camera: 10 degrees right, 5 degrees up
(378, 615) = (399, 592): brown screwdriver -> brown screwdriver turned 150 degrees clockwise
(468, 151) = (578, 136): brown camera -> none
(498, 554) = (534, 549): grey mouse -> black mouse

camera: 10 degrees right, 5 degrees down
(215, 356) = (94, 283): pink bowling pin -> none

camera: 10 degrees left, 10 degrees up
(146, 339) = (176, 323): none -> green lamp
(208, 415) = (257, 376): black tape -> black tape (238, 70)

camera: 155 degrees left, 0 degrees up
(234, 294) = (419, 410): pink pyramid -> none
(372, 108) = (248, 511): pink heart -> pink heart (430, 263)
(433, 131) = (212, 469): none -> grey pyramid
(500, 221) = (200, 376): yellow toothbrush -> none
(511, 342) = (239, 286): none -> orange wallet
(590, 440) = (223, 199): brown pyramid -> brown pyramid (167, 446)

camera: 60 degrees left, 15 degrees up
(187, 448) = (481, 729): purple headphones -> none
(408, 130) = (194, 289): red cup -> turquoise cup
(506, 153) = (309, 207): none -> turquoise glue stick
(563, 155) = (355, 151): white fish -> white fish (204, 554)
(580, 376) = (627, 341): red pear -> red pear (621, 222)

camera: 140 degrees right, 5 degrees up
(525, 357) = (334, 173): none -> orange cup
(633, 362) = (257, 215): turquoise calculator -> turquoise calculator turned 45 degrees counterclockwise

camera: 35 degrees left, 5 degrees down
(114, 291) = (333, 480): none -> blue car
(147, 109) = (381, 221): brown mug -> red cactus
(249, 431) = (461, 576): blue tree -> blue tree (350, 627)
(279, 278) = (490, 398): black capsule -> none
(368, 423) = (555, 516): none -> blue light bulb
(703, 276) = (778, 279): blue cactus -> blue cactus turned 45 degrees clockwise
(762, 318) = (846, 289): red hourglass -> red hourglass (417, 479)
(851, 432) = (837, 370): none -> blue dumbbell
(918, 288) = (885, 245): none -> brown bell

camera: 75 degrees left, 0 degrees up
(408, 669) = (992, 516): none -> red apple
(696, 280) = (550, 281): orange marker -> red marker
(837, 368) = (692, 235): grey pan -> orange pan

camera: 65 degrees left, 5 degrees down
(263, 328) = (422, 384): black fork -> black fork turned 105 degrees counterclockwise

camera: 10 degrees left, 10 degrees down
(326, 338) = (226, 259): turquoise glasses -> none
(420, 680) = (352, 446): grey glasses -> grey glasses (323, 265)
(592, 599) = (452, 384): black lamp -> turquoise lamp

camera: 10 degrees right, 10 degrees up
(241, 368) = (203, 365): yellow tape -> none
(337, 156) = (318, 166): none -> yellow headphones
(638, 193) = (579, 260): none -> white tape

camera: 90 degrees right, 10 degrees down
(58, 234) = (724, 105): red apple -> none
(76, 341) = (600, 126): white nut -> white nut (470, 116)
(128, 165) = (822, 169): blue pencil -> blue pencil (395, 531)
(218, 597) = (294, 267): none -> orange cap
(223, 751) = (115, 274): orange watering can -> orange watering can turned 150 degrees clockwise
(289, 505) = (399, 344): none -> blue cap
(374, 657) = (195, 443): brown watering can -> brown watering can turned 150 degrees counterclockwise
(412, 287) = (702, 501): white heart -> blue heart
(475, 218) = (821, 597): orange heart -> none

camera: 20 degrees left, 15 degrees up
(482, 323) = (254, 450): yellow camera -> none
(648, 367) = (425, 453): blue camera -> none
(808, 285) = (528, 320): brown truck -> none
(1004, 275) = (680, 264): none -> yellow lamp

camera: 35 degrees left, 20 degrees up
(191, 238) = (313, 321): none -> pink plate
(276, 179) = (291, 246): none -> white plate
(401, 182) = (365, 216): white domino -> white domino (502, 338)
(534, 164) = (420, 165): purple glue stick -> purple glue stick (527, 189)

> [TASK OBJECTIVE] Only the lines above from the line containing "(289, 505) = (399, 344): none -> blue cap" through the line containing "camera: 20 degrees left, 15 degrees up" should be retyped, exactly and with both ends included.

> [WRITTEN REPLY]
(289, 505) = (399, 344): none -> blue cap
(374, 657) = (195, 443): brown watering can -> brown watering can turned 150 degrees counterclockwise
(412, 287) = (702, 501): white heart -> blue heart
(475, 218) = (821, 597): orange heart -> none

camera: 20 degrees left, 15 degrees up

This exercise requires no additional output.